__ACTION ITEM__: Whenever a line in the data contains "calculator", show that line.

——————————

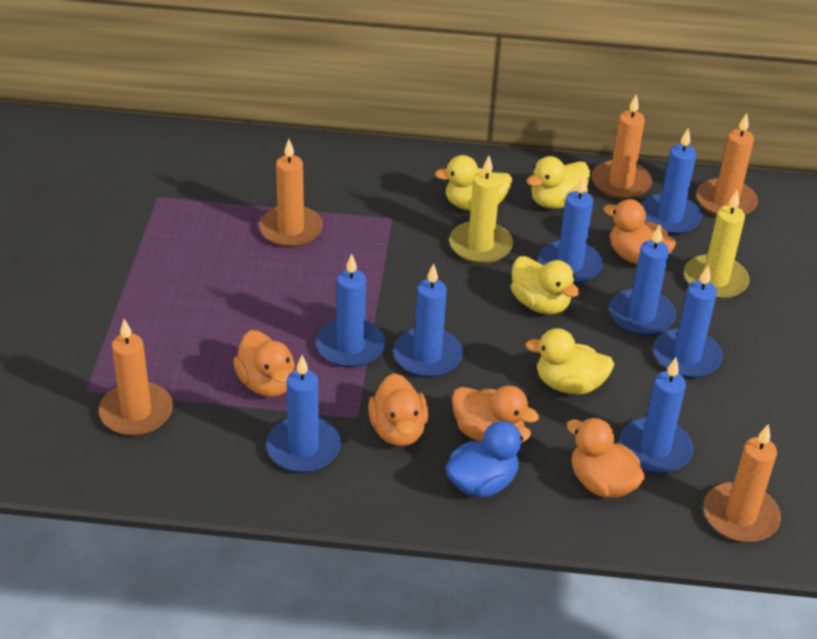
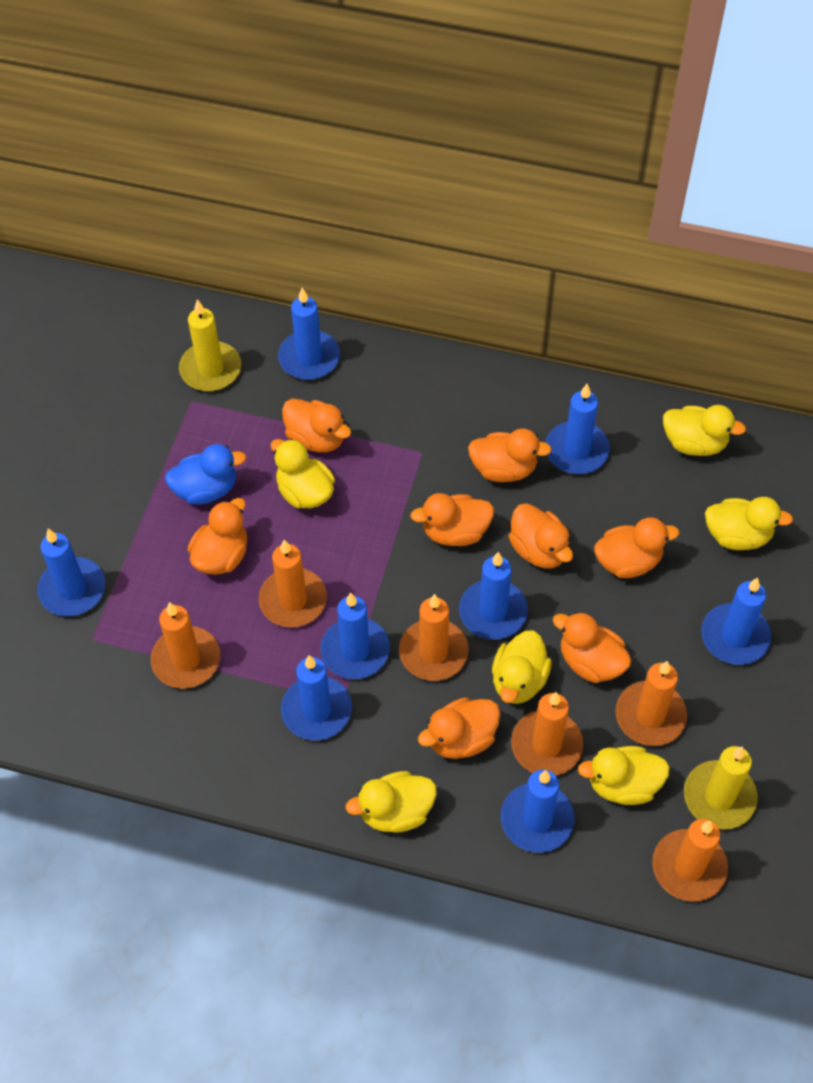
orange candle: 5 -> 6
orange duck: 5 -> 8
yellow duck: 4 -> 6

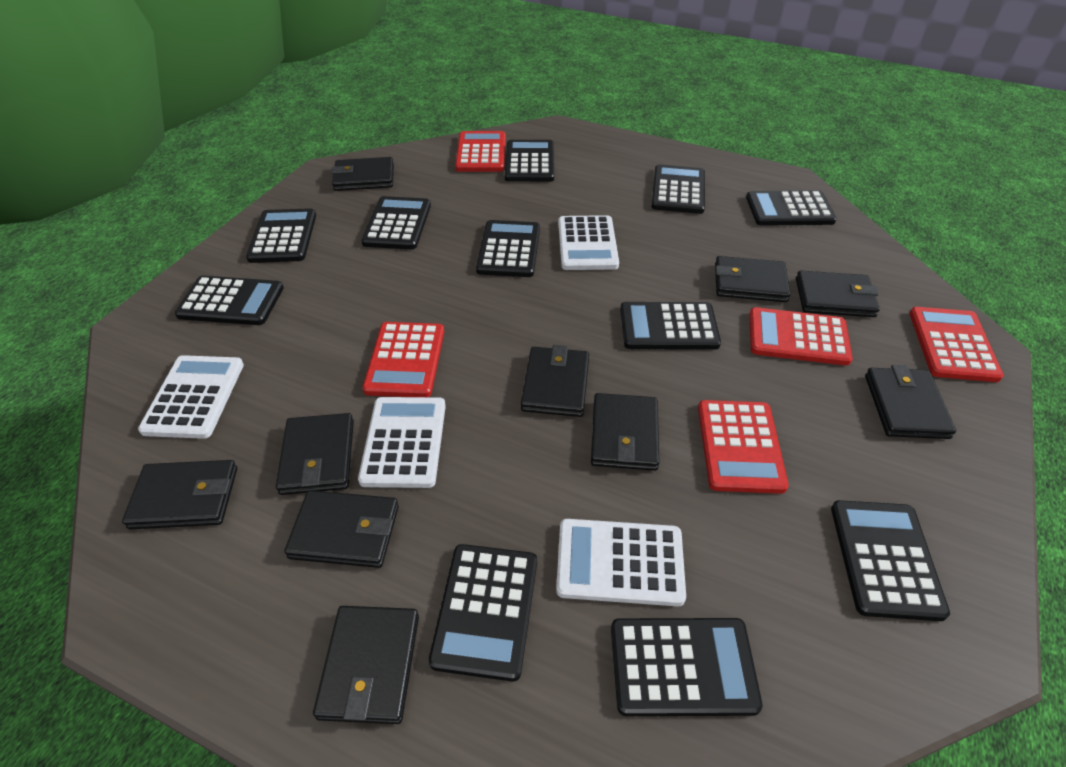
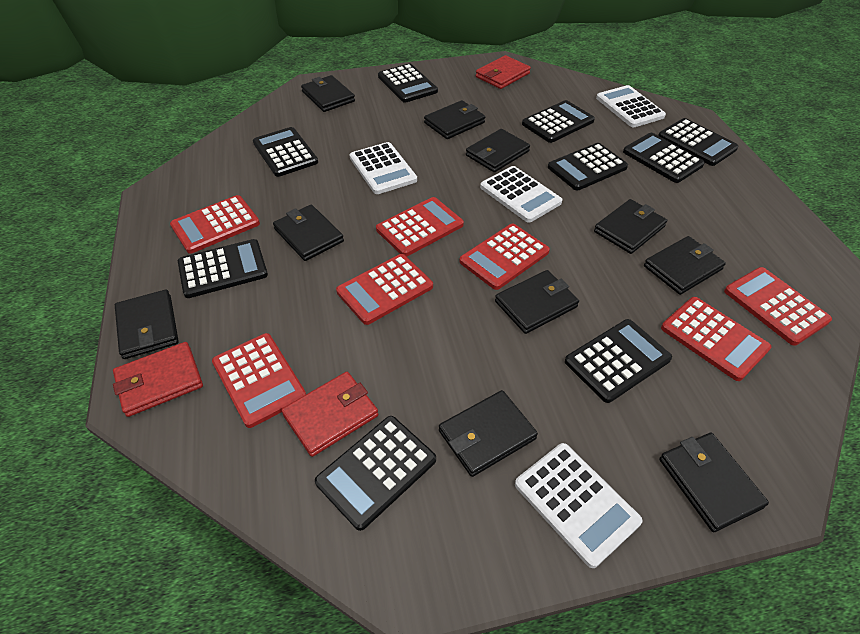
black calculator: 11 -> 9
red calculator: 5 -> 7
red wallet: 0 -> 3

——————————

__FINISHED TASK__:
black calculator: 11 -> 9
red calculator: 5 -> 7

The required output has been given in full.